#### INPUT DATA

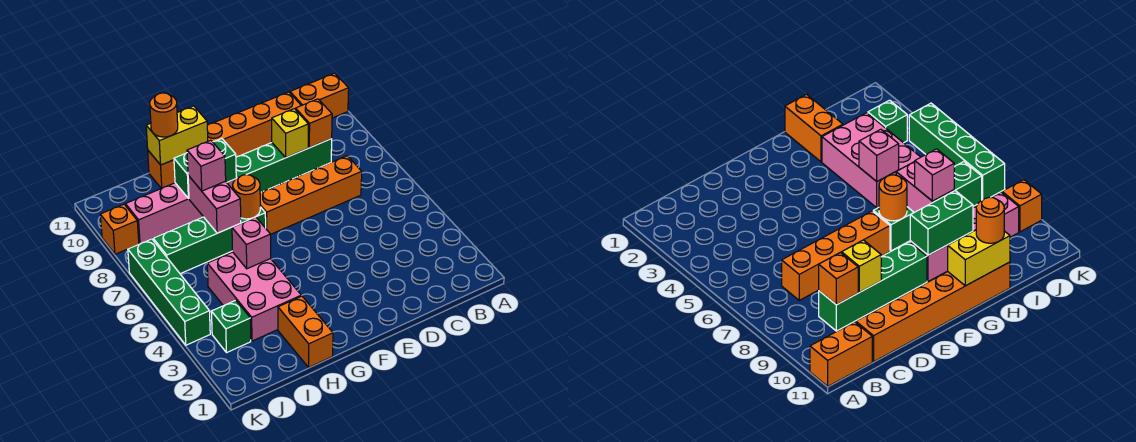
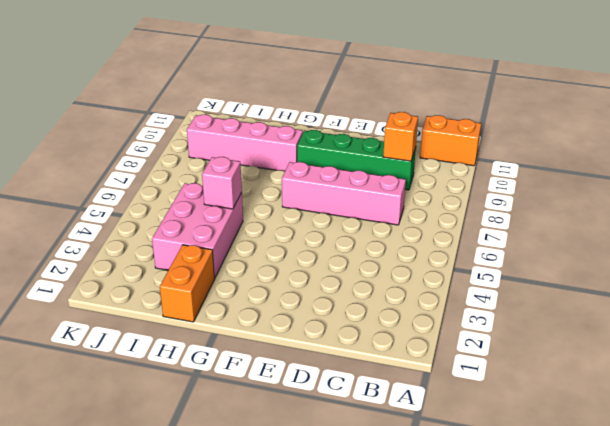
pink brick C7:F7 level 1 -> orange brick C7:F7 level 1
none -> orange brick C11:H11 level 1
none -> green brick G7:J7 level 1
none -> green brick J3 level 1

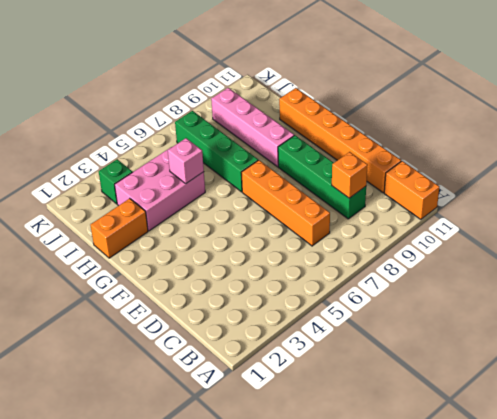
none -> green brick K4:K7 level 1
none -> orange brick K9 level 1
none -> yellow brick D9 level 2

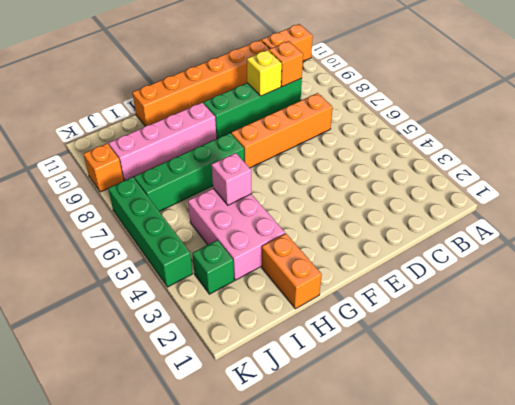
none -> orange round brick G7 level 2
none -> green brick G9:H9 level 2
none -> yellow brick G11:H11 level 2

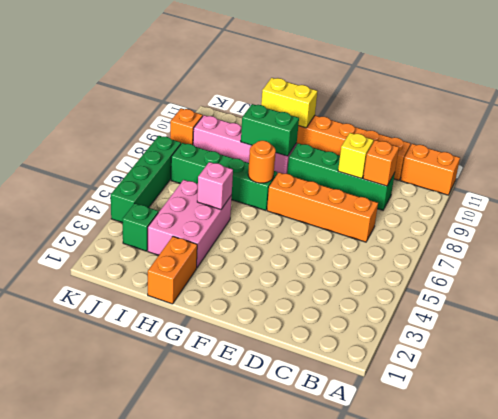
none -> pink brick H7:H8 level 2
none -> pink brick H8 level 3
none -> orange round brick H11 level 3

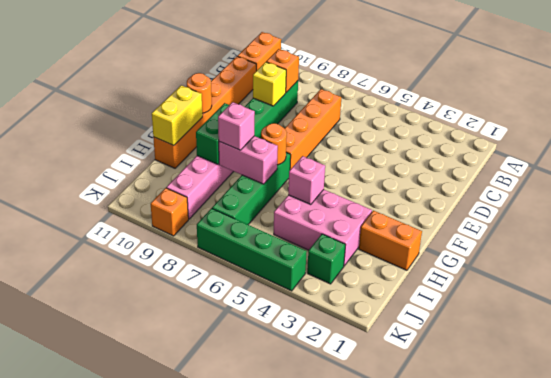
orange round brick F11 level 2 -> orange round brick H11 level 3

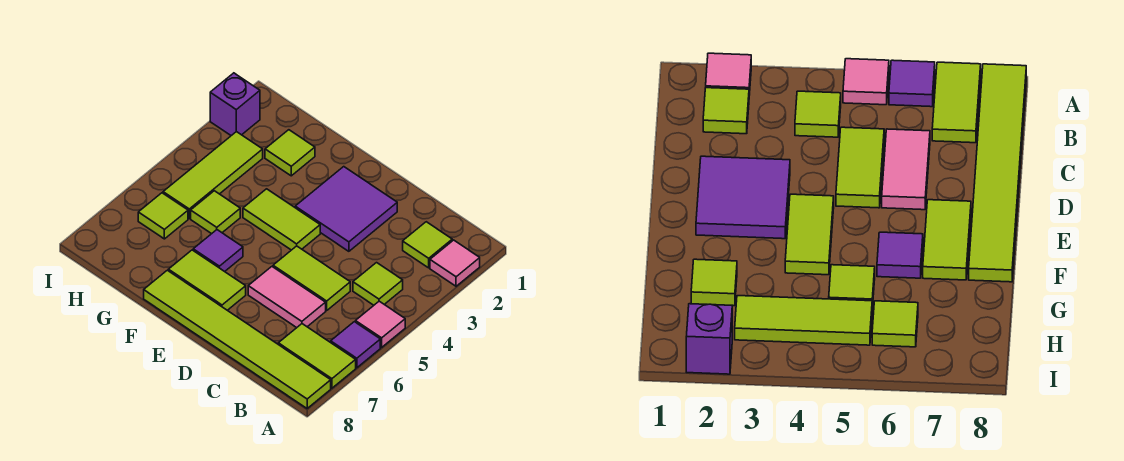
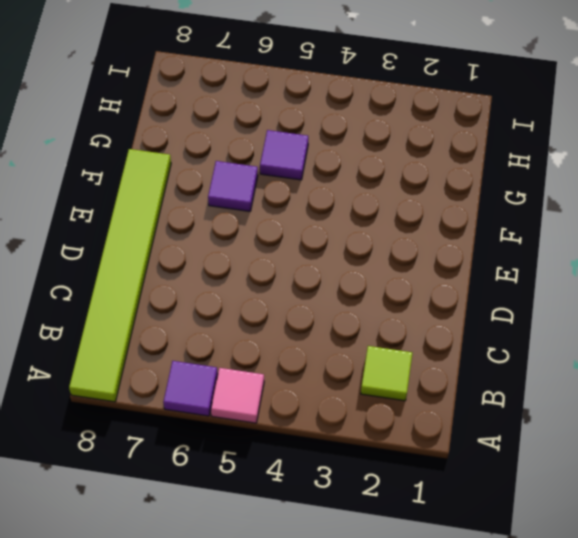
purple tile G5 level 1 -> lime tile G5 level 1
none -> pink tile A2 level 1
none -> lime tile A7:B7 level 1
none -> lime tile B4 level 1

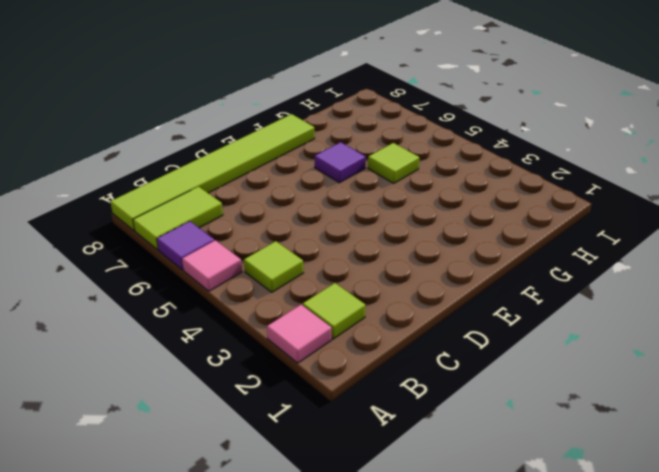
none -> lime tile C5:D5 level 1
none -> pink tile C6:D6 level 1
none -> purple tile D2:E3 level 1

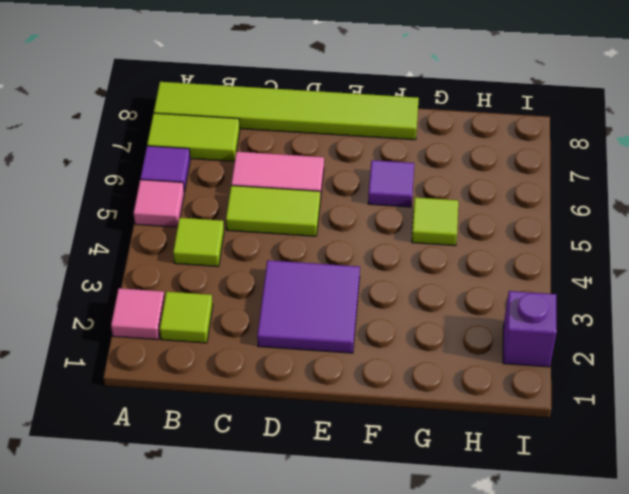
none -> lime tile E4:F4 level 1
none -> lime tile E7:F7 level 1
none -> lime tile G2 level 1

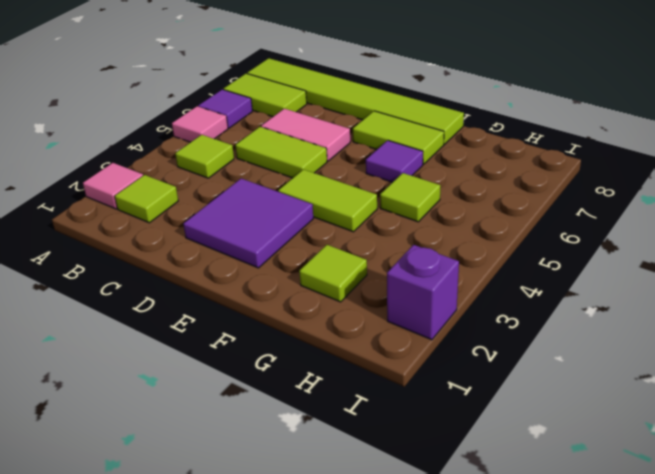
none -> lime tile H3:H5 level 1
none -> lime tile H6 level 1

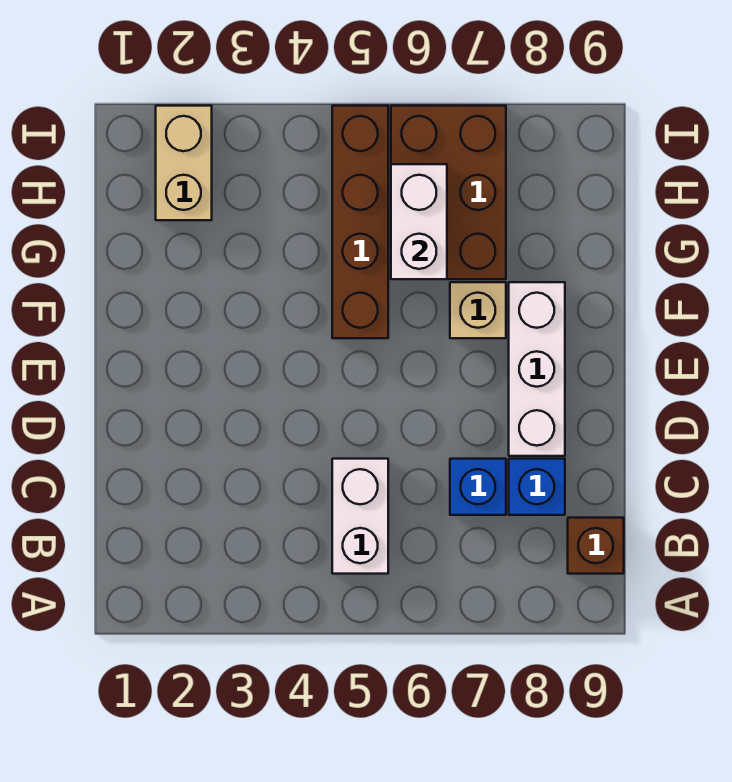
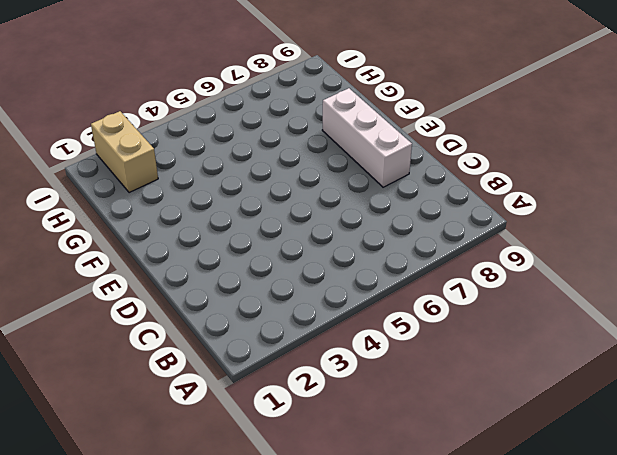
none -> white brick B5:C5 level 1
none -> brown brick B9 level 1

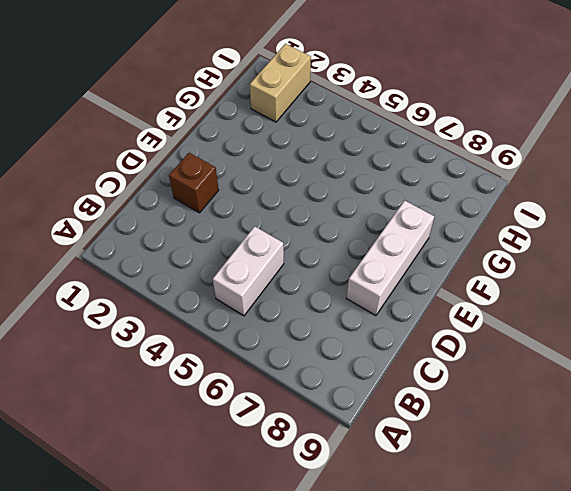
brown brick D2 level 1 -> brown brick B9 level 1
none -> blue brick C7 level 1
none -> blue brick C8 level 1

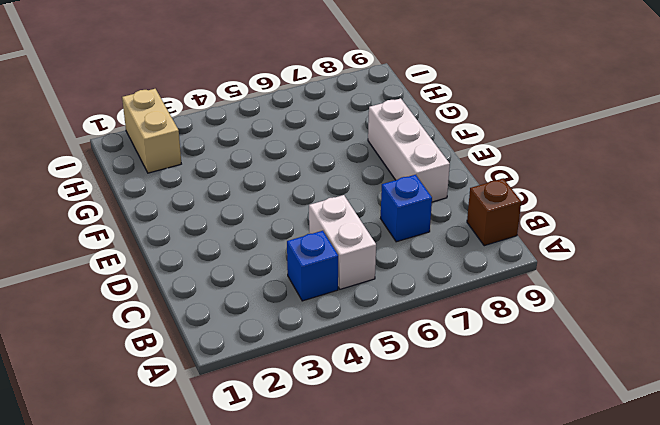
blue brick B4 level 1 -> blue brick C8 level 1
none -> brown brick F5:I5 level 1
none -> tan brick F7 level 1

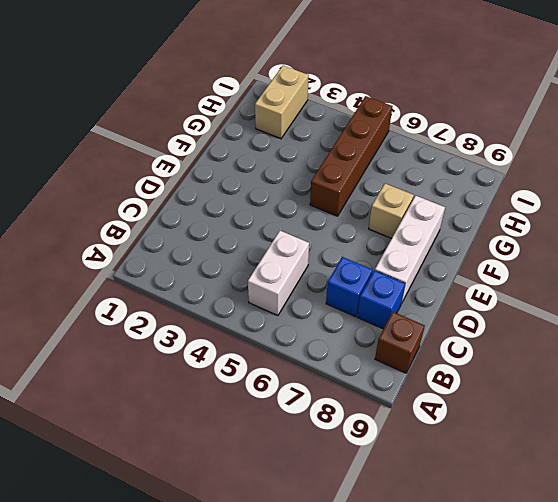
none -> brown brick G6:I7 level 1
none -> white brick G6:H6 level 2

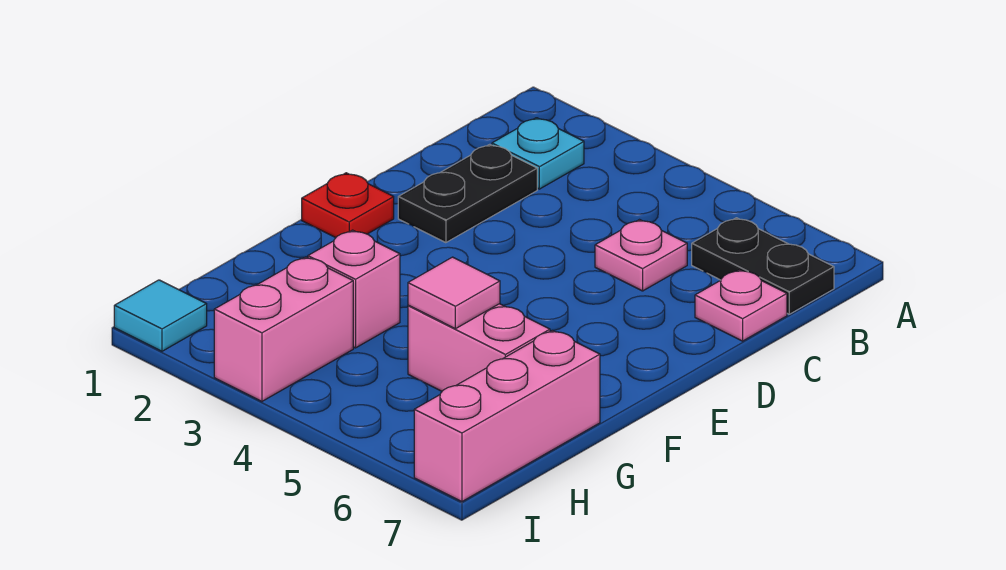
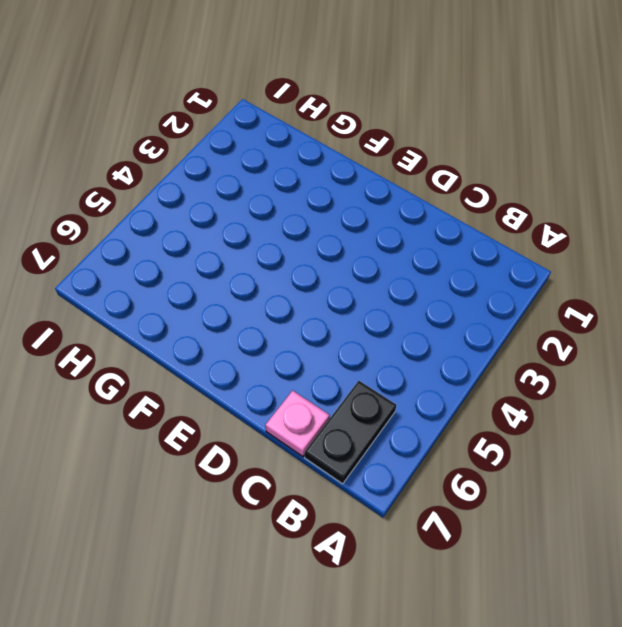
none -> cyan plate B2 level 1
none -> black plate C2:D2 level 1
none -> pink plate C5 level 1

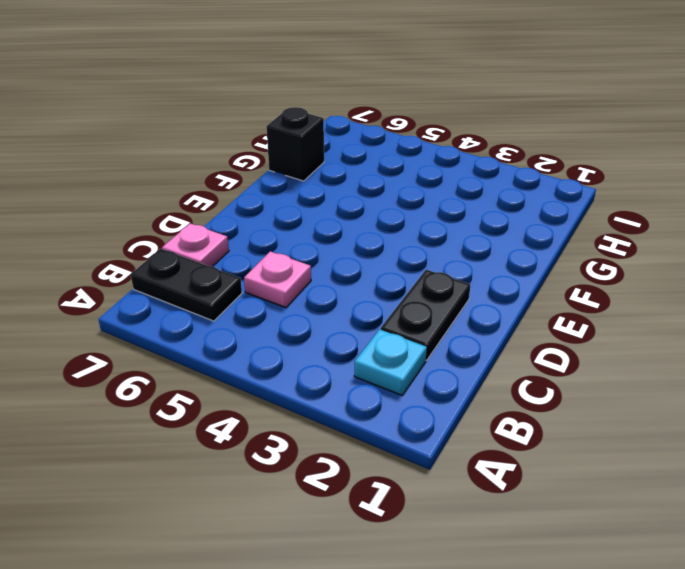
black brick G7 level 1 -> pink brick G7:I7 level 1
none -> red plate E1 level 1
none -> pink brick G3 level 1
none -> pink brick G5:G6 level 1

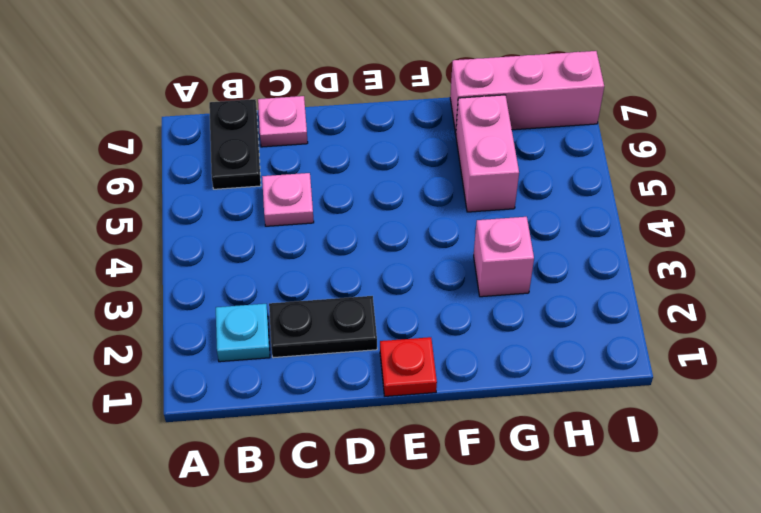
none -> pink brick H3:I3 level 1
none -> cyan tile I1 level 1
none -> pink tile G5 level 2

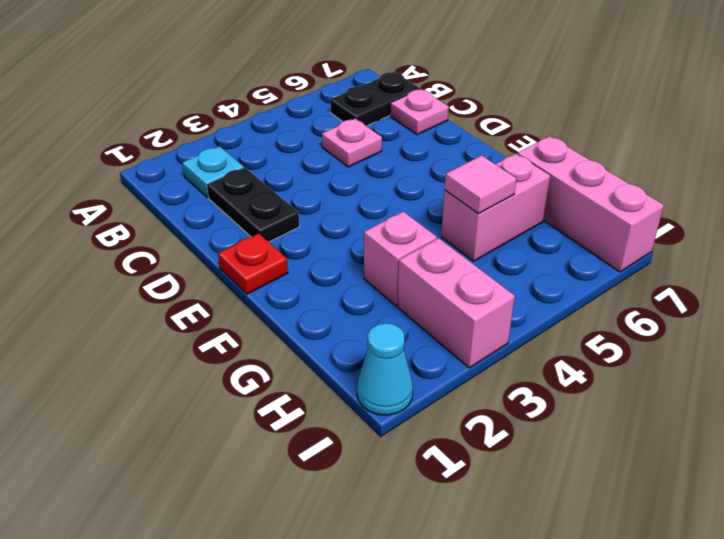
cyan cone I1 level 1 -> cyan tile I1 level 1

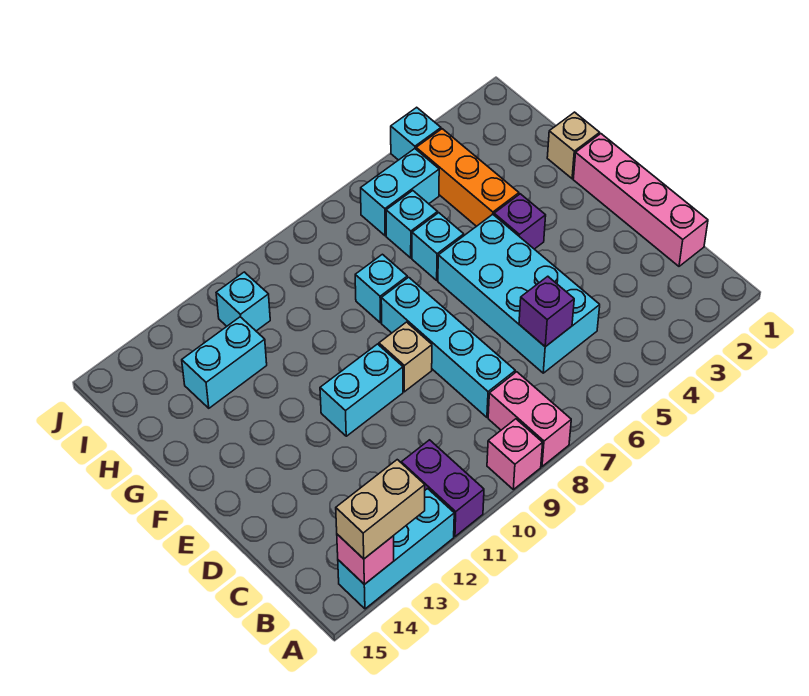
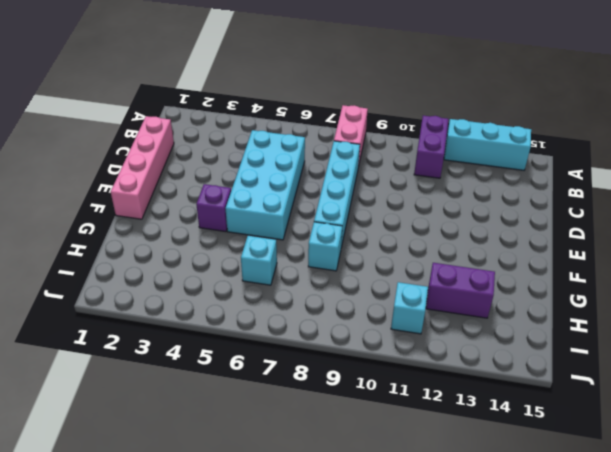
purple brick H12:H13 level 1 -> cyan brick H12:H13 level 1
none -> pink brick A9 level 1
none -> tan brick E9 level 1
none -> cyan brick E10:E11 level 1

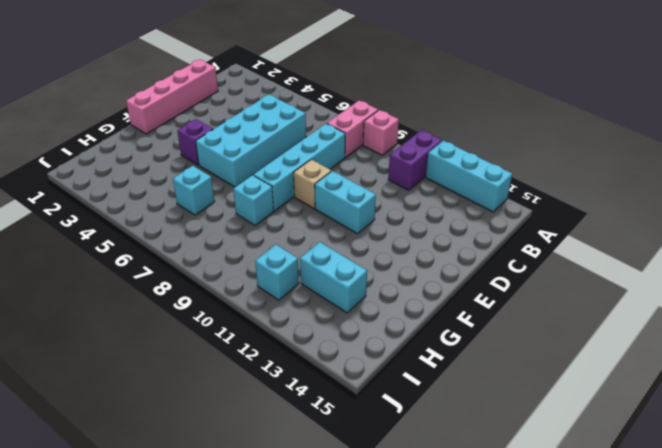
none -> tan brick G1 level 1
none -> orange brick G4:I4 level 1
none -> cyan brick G6 level 1

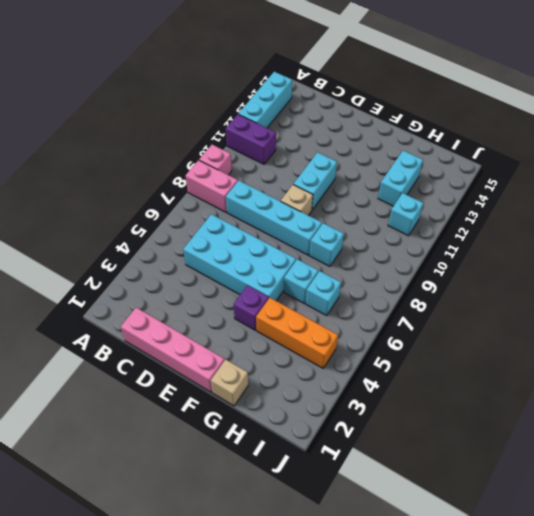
none -> cyan brick I5:I6 level 1
none -> cyan brick J4 level 1
none -> pink brick A14 level 2

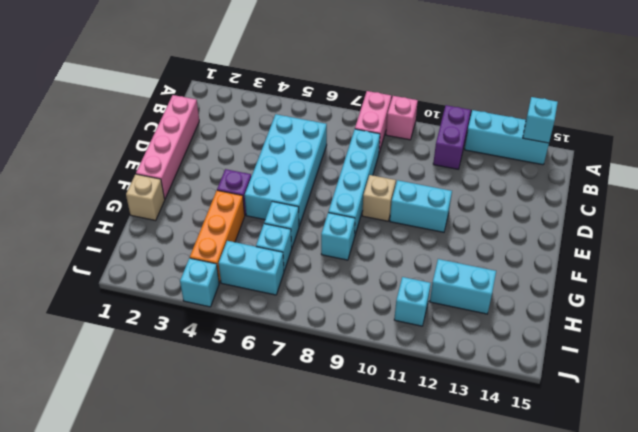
cyan brick A14 level 2 -> pink brick A14 level 2
none -> purple brick C6 level 2
none -> tan brick A13:A14 level 3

########

▶ **PROBLEM TO SOLVE**
Please write out exactly the lines starting at the one that contains "none -> pink brick G3 level 1" and ending with the final line of the entries, both ends included. Do not write out any pictures.

▶ **EXERCISE OUTPUT**
none -> pink brick G3 level 1
none -> pink brick G5:G6 level 1

none -> pink brick H3:I3 level 1
none -> cyan tile I1 level 1
none -> pink tile G5 level 2

cyan cone I1 level 1 -> cyan tile I1 level 1

purple brick H12:H13 level 1 -> cyan brick H12:H13 level 1
none -> pink brick A9 level 1
none -> tan brick E9 level 1
none -> cyan brick E10:E11 level 1

none -> tan brick G1 level 1
none -> orange brick G4:I4 level 1
none -> cyan brick G6 level 1

none -> cyan brick I5:I6 level 1
none -> cyan brick J4 level 1
none -> pink brick A14 level 2

cyan brick A14 level 2 -> pink brick A14 level 2
none -> purple brick C6 level 2
none -> tan brick A13:A14 level 3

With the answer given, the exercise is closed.